Exercise prompt
Select, from the material below, each line with "degrees" in it.

Input data
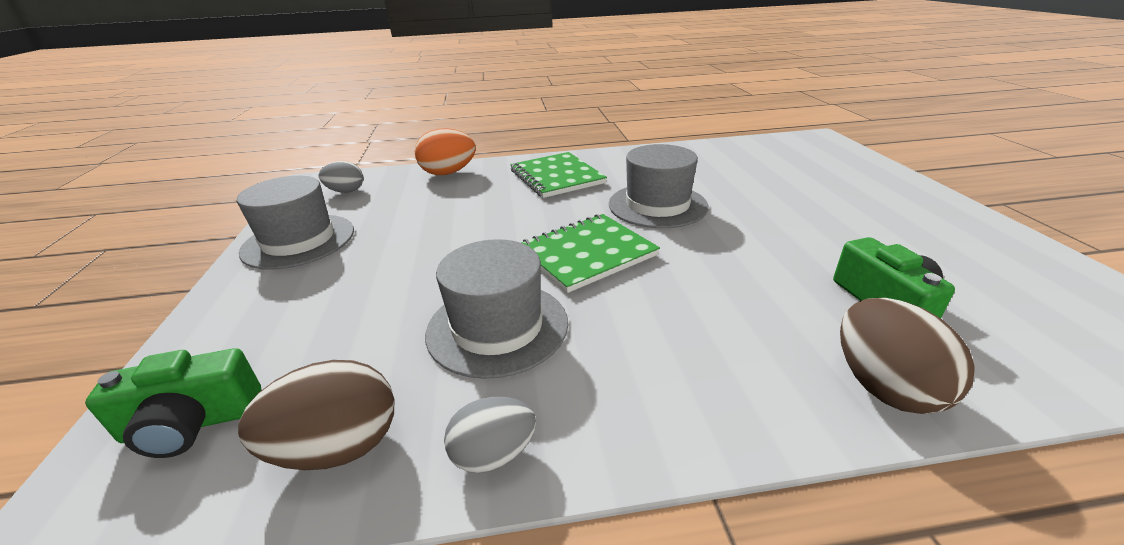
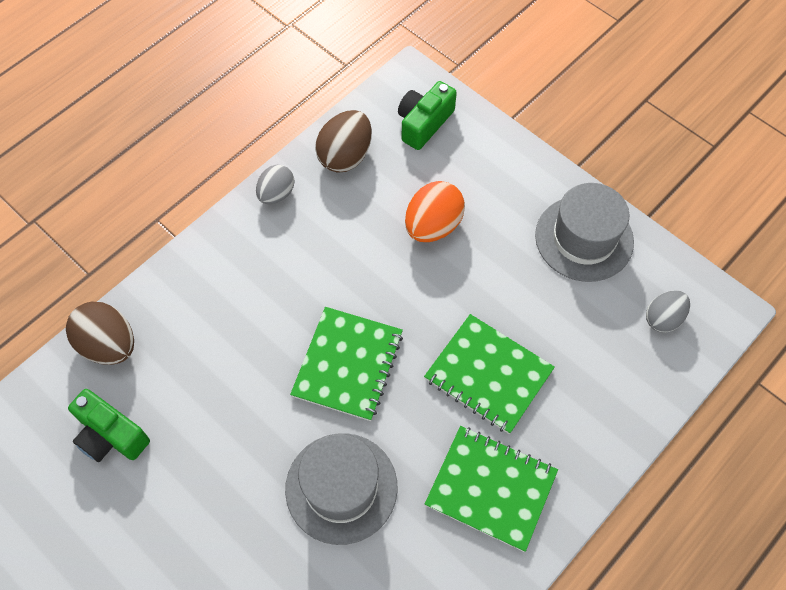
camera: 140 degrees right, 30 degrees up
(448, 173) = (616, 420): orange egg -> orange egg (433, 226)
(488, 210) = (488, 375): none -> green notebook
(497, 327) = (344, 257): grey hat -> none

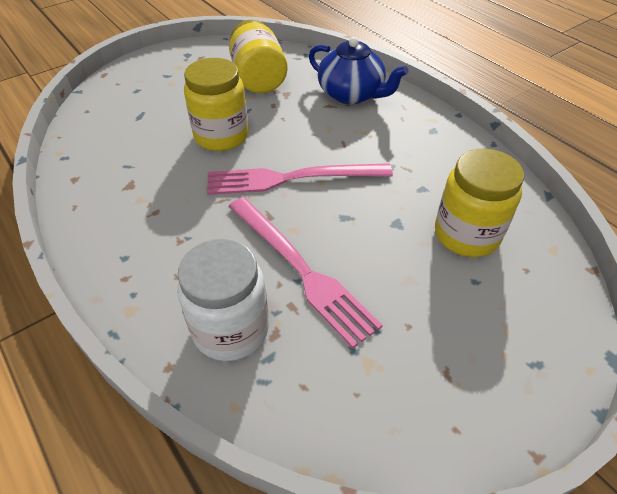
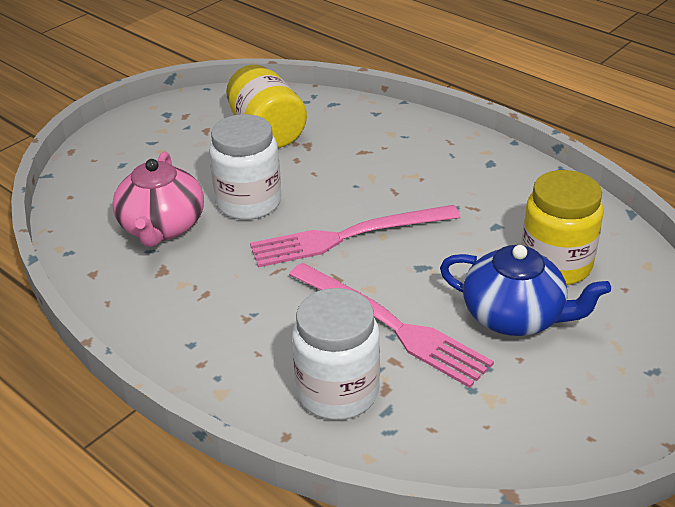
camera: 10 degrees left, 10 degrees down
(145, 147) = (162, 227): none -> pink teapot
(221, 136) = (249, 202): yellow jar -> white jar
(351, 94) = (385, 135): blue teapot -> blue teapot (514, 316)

Answer to the problem
camera: 140 degrees right, 30 degrees up
camera: 10 degrees left, 10 degrees down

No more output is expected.